Extracted data entries
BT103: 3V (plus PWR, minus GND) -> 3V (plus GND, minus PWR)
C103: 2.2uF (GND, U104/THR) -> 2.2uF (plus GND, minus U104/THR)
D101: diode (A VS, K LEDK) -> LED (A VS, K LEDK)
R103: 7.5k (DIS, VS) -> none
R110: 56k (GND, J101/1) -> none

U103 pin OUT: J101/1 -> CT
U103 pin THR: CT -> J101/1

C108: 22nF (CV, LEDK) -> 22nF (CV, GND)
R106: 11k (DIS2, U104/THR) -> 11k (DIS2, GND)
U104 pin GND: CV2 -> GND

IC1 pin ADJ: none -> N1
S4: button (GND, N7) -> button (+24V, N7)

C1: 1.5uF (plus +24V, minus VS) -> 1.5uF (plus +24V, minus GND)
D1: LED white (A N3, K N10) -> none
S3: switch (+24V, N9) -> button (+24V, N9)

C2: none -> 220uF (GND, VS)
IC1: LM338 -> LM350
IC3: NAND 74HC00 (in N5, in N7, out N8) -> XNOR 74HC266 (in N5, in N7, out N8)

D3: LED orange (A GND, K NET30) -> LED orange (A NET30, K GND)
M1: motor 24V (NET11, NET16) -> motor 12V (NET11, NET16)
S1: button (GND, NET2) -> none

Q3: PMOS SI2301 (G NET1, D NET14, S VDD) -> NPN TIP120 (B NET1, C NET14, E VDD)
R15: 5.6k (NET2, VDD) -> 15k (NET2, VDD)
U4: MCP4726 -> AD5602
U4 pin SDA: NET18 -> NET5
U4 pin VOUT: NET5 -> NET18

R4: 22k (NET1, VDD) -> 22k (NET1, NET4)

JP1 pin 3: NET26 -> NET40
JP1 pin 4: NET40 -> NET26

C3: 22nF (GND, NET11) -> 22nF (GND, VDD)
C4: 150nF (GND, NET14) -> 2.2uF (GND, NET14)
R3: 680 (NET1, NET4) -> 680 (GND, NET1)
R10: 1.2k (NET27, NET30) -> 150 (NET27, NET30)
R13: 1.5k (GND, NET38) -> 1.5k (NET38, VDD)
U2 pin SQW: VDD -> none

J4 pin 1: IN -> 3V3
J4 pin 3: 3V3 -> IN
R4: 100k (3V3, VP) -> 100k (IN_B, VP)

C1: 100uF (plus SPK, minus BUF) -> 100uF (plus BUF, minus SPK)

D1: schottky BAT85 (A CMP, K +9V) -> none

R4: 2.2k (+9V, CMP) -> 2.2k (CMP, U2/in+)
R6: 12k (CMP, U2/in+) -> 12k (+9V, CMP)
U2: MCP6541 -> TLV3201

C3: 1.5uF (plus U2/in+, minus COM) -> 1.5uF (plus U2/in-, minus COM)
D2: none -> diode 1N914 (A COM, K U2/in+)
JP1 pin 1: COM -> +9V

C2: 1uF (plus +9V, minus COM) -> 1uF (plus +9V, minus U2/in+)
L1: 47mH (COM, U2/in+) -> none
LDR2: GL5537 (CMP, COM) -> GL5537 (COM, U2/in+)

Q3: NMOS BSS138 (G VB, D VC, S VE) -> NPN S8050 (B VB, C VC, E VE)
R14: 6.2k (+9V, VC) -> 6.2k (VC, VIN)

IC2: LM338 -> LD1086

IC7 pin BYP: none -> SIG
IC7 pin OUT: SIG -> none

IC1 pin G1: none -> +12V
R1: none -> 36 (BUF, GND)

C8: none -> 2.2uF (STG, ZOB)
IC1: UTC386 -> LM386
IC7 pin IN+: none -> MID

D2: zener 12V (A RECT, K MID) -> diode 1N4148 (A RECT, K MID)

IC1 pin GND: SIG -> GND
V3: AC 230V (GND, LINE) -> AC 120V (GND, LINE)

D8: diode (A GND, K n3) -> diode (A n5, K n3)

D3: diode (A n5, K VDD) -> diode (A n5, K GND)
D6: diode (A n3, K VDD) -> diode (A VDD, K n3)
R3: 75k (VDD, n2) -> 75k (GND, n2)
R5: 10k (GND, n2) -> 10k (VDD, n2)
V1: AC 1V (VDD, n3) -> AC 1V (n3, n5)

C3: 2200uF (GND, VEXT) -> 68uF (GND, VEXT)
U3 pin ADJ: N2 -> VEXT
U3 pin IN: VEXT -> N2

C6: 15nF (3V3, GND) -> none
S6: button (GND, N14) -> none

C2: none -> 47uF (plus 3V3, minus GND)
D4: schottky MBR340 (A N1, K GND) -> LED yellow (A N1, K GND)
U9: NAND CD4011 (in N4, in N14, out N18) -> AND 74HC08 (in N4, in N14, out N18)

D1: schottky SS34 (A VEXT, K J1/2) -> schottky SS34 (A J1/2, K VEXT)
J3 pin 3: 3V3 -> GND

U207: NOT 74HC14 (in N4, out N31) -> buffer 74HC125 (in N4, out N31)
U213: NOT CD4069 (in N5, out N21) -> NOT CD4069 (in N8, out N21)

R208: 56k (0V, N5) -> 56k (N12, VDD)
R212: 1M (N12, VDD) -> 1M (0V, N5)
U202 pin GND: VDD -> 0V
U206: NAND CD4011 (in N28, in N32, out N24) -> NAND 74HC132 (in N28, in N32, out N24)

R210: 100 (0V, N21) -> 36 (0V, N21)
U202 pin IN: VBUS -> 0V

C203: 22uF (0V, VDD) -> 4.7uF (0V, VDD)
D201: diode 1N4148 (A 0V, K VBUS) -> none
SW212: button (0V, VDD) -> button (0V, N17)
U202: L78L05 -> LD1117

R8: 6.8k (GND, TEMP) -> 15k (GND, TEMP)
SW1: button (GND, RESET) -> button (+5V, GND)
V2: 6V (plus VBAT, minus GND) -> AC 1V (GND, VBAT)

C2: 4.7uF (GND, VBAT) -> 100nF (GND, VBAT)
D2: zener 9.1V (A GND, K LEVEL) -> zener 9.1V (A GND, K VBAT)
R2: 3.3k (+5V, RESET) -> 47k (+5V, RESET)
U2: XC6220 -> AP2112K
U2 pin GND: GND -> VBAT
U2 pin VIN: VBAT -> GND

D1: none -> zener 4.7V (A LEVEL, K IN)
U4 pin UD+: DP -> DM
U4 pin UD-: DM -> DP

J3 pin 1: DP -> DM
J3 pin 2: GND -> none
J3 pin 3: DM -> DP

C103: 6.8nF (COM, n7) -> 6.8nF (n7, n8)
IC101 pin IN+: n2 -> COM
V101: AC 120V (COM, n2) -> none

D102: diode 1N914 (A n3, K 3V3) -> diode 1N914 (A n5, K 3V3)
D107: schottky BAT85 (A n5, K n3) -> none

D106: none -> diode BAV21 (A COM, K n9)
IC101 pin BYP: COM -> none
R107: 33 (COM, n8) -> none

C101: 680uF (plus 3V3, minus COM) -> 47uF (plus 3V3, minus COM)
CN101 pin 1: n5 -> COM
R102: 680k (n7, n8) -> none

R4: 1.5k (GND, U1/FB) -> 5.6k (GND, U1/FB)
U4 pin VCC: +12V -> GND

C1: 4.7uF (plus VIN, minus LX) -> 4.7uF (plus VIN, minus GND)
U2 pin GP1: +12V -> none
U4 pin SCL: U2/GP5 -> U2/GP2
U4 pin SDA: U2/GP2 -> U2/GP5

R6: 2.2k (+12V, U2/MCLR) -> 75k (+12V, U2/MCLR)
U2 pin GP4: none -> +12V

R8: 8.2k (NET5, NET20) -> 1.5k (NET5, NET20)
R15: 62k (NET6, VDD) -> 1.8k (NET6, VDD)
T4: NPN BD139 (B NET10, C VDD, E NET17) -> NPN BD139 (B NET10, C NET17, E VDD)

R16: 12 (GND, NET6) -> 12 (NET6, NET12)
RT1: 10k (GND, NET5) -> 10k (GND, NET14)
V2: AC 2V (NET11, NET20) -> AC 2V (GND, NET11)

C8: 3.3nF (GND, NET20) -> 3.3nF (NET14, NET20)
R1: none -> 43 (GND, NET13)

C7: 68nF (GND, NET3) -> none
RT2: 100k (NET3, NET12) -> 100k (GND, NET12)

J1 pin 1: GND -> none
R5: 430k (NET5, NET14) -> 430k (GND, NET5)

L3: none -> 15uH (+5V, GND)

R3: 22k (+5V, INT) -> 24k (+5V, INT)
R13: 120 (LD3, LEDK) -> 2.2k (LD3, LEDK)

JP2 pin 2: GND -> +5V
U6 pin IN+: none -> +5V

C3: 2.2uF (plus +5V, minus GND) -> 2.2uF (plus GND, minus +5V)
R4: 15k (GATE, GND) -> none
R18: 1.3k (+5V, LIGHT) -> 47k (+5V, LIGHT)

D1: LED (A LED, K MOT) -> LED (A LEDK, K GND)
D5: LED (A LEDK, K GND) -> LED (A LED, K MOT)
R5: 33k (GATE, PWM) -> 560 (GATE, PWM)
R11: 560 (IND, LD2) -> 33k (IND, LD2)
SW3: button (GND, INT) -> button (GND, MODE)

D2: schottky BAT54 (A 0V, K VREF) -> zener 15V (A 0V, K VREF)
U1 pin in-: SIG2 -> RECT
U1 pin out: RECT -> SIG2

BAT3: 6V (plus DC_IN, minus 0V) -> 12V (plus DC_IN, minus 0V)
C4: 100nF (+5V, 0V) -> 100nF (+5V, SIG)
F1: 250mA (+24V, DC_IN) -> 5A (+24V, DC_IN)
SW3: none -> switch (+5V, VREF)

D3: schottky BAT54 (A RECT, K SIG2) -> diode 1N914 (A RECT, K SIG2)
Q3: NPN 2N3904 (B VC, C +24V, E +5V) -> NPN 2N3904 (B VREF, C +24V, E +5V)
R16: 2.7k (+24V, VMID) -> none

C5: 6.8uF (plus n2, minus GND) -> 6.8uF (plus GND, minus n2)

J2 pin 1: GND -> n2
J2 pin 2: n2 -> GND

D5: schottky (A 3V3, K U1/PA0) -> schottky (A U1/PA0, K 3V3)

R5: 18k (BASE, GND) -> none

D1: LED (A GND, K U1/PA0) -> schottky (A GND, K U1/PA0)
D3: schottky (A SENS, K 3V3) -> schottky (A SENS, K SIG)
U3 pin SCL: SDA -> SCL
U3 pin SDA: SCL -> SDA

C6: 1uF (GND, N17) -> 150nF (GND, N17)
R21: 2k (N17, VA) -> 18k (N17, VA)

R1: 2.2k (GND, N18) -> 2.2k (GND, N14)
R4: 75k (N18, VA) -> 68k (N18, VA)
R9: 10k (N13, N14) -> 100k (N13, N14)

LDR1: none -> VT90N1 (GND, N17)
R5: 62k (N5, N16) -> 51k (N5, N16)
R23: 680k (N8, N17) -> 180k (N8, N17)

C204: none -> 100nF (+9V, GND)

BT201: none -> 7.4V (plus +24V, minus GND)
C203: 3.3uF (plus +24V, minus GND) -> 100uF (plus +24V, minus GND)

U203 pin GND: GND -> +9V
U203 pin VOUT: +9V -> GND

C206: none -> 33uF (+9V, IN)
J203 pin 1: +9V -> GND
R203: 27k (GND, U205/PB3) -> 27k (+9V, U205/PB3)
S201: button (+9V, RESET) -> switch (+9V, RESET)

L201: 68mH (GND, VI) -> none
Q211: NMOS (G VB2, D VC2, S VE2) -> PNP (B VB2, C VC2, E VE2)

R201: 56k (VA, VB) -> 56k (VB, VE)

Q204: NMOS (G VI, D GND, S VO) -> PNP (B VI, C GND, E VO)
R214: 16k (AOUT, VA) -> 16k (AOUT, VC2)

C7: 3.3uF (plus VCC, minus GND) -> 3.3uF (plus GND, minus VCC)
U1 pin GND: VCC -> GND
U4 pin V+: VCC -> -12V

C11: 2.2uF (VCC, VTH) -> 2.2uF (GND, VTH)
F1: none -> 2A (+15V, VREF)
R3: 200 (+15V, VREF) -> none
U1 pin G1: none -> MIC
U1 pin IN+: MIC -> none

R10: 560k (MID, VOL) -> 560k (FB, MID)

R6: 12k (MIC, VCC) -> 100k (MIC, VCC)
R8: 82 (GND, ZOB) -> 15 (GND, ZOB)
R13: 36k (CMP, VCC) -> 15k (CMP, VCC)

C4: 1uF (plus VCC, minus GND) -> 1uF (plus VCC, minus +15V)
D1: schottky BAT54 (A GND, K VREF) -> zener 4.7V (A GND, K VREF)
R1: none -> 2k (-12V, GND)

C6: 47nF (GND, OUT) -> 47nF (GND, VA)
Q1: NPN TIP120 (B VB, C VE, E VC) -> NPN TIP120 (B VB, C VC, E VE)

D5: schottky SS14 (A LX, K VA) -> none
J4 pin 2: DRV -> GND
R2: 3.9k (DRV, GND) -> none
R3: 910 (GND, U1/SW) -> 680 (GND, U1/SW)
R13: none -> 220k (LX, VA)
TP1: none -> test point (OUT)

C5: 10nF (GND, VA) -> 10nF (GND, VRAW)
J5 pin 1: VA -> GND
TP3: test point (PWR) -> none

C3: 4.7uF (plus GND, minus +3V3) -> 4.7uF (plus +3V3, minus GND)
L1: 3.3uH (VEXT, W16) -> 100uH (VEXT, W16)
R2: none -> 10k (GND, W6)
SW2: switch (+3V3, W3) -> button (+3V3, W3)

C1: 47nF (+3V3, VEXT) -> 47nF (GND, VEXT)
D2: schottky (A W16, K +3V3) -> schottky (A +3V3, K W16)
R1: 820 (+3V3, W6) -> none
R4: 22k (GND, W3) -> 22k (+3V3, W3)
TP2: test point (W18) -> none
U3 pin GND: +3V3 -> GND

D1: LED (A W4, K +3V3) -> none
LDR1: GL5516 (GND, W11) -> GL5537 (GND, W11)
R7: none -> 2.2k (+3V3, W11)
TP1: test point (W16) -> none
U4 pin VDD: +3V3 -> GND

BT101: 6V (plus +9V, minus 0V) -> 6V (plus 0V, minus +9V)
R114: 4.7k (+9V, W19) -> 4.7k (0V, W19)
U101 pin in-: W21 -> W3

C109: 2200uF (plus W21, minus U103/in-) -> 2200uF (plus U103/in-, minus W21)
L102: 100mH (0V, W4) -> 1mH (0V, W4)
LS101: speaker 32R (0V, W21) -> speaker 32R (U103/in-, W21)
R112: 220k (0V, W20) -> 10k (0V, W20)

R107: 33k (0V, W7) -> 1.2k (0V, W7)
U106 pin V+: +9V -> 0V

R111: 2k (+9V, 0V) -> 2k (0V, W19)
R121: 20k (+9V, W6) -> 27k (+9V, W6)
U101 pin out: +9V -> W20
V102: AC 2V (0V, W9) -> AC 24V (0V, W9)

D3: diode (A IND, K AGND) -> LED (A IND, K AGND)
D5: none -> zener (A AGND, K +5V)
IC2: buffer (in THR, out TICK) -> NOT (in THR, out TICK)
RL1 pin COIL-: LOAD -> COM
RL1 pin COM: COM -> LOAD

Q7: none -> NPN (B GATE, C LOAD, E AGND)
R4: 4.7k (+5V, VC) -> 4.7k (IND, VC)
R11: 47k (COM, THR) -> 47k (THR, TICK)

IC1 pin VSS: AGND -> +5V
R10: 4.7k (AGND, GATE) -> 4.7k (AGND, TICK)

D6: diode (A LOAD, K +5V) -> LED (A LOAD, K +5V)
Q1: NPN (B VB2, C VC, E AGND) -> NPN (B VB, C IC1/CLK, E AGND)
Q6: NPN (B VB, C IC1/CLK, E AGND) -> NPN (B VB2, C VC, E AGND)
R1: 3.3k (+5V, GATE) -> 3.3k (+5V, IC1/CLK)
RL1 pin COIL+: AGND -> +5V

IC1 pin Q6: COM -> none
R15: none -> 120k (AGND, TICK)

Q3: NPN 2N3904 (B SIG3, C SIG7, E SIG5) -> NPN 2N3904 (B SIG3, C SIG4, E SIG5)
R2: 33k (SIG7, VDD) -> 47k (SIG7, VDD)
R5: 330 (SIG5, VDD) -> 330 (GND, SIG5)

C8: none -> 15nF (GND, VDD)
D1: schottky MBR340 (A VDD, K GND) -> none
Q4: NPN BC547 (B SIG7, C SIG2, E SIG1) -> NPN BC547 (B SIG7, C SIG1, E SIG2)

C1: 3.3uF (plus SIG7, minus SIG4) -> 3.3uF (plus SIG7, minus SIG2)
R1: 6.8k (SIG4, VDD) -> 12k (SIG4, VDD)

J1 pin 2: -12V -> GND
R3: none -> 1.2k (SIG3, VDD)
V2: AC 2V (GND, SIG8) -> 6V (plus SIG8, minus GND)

→ Directions
Only the lines above starting with the one with "V3: AC 230V" and going through the one with "J3 pin 3: DM -> DP" are to be copied, word for word and with both ends kept.

→ Exercise output
V3: AC 230V (GND, LINE) -> AC 120V (GND, LINE)

D8: diode (A GND, K n3) -> diode (A n5, K n3)

D3: diode (A n5, K VDD) -> diode (A n5, K GND)
D6: diode (A n3, K VDD) -> diode (A VDD, K n3)
R3: 75k (VDD, n2) -> 75k (GND, n2)
R5: 10k (GND, n2) -> 10k (VDD, n2)
V1: AC 1V (VDD, n3) -> AC 1V (n3, n5)

C3: 2200uF (GND, VEXT) -> 68uF (GND, VEXT)
U3 pin ADJ: N2 -> VEXT
U3 pin IN: VEXT -> N2

C6: 15nF (3V3, GND) -> none
S6: button (GND, N14) -> none

C2: none -> 47uF (plus 3V3, minus GND)
D4: schottky MBR340 (A N1, K GND) -> LED yellow (A N1, K GND)
U9: NAND CD4011 (in N4, in N14, out N18) -> AND 74HC08 (in N4, in N14, out N18)

D1: schottky SS34 (A VEXT, K J1/2) -> schottky SS34 (A J1/2, K VEXT)
J3 pin 3: 3V3 -> GND

U207: NOT 74HC14 (in N4, out N31) -> buffer 74HC125 (in N4, out N31)
U213: NOT CD4069 (in N5, out N21) -> NOT CD4069 (in N8, out N21)

R208: 56k (0V, N5) -> 56k (N12, VDD)
R212: 1M (N12, VDD) -> 1M (0V, N5)
U202 pin GND: VDD -> 0V
U206: NAND CD4011 (in N28, in N32, out N24) -> NAND 74HC132 (in N28, in N32, out N24)

R210: 100 (0V, N21) -> 36 (0V, N21)
U202 pin IN: VBUS -> 0V

C203: 22uF (0V, VDD) -> 4.7uF (0V, VDD)
D201: diode 1N4148 (A 0V, K VBUS) -> none
SW212: button (0V, VDD) -> button (0V, N17)
U202: L78L05 -> LD1117

R8: 6.8k (GND, TEMP) -> 15k (GND, TEMP)
SW1: button (GND, RESET) -> button (+5V, GND)
V2: 6V (plus VBAT, minus GND) -> AC 1V (GND, VBAT)

C2: 4.7uF (GND, VBAT) -> 100nF (GND, VBAT)
D2: zener 9.1V (A GND, K LEVEL) -> zener 9.1V (A GND, K VBAT)
R2: 3.3k (+5V, RESET) -> 47k (+5V, RESET)
U2: XC6220 -> AP2112K
U2 pin GND: GND -> VBAT
U2 pin VIN: VBAT -> GND

D1: none -> zener 4.7V (A LEVEL, K IN)
U4 pin UD+: DP -> DM
U4 pin UD-: DM -> DP

J3 pin 1: DP -> DM
J3 pin 2: GND -> none
J3 pin 3: DM -> DP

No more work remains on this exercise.